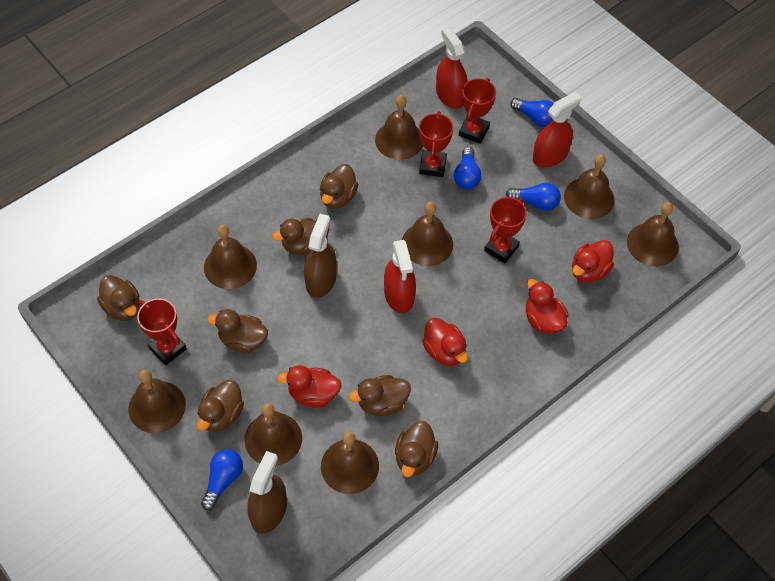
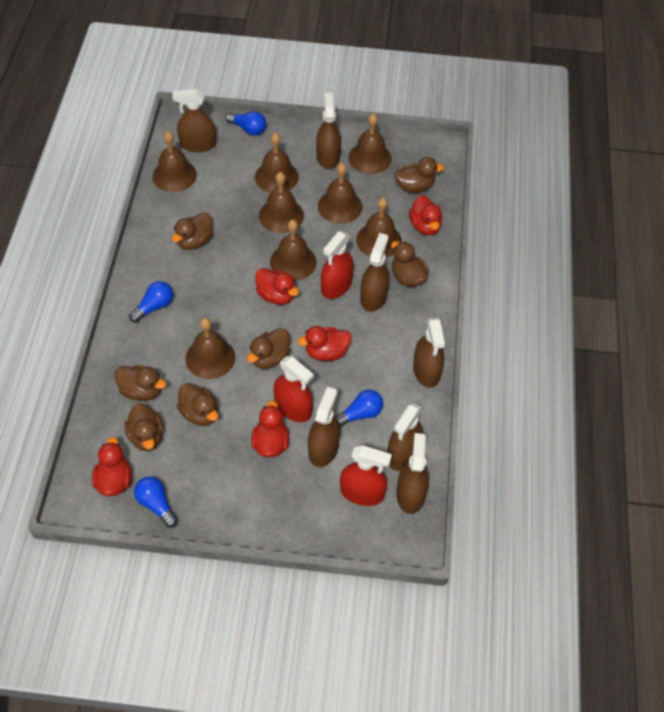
brown spray bottle: 2 -> 7
red duck: 4 -> 5
red trophy: 4 -> 0

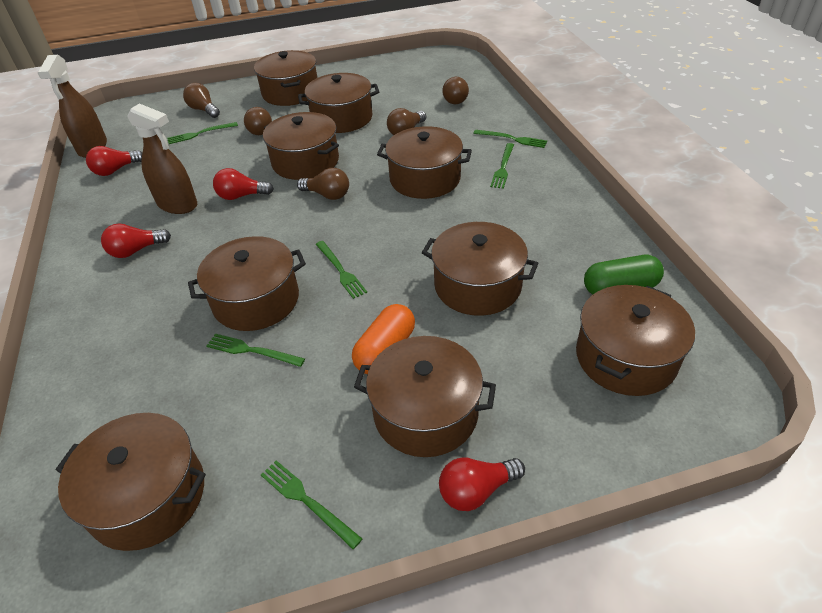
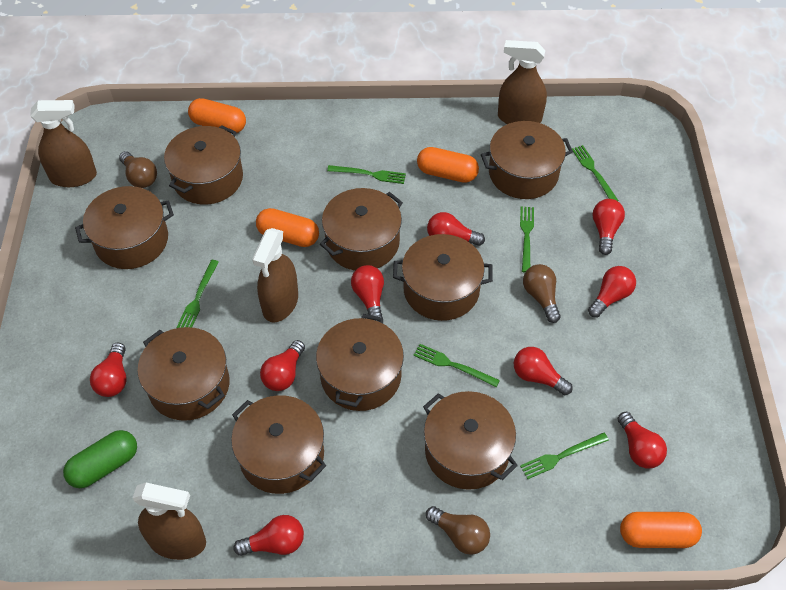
brown light bulb: 5 -> 3
brown spray bottle: 2 -> 4
orange capsule: 1 -> 4
red light bulb: 4 -> 9

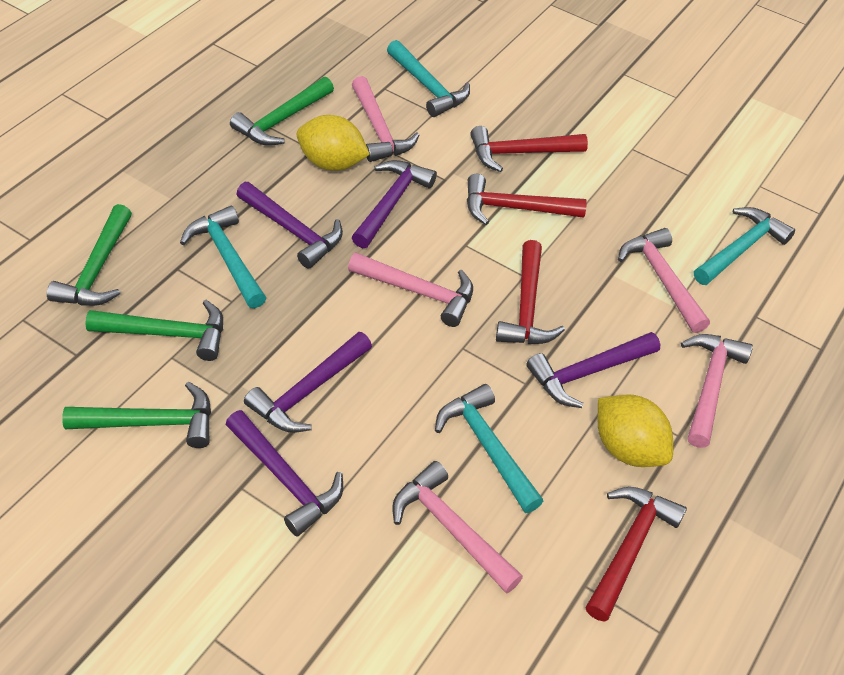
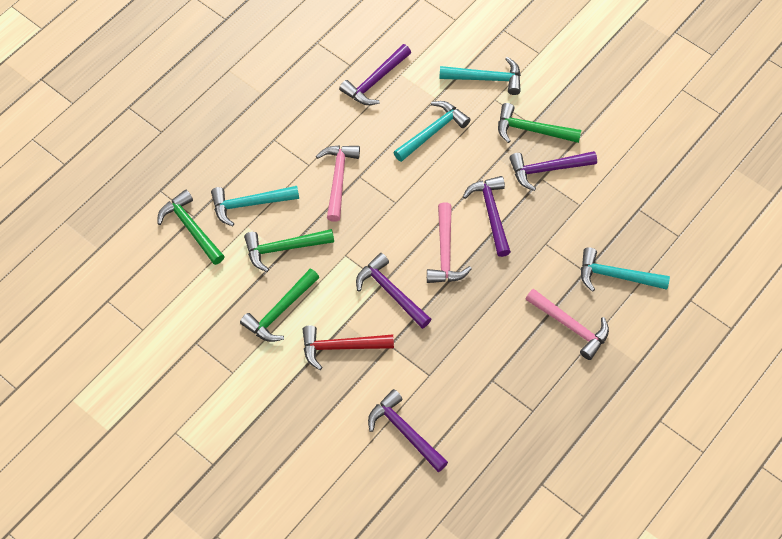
pink hammer: 5 -> 3
red hammer: 4 -> 1
yellow lemon: 2 -> 0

━━━━

• What to produce: Compute the number of lines in the entries above that hold the word "bottle"; the answer must contain nothing else.

• Answer to this problem: 2